From the line with "black glasses [482,847,587,948]" to the line with "yellow capsule [528,375,580,415] -> none", retype every line exactly, including those two, and leave out the rest of the data below.

● Given data:
────────────────
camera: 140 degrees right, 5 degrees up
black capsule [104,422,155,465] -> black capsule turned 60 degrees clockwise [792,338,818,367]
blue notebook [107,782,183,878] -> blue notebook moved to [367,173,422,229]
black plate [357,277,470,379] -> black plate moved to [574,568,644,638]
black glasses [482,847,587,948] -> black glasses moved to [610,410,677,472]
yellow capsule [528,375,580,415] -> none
────────────────
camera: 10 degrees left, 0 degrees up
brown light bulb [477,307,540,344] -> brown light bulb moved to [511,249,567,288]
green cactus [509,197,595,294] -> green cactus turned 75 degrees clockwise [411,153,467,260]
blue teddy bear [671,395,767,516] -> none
────────────────
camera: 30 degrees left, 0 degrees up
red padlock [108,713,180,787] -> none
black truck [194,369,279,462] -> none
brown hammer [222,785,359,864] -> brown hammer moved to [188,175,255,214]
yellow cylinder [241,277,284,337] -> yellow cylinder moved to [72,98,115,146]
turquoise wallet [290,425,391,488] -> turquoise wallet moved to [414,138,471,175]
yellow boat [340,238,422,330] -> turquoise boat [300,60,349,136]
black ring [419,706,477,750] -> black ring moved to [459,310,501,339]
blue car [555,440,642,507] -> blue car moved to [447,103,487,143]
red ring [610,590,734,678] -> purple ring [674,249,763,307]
────────────────
● Expected output:
black glasses [482,847,587,948] -> black glasses moved to [610,410,677,472]
yellow capsule [528,375,580,415] -> none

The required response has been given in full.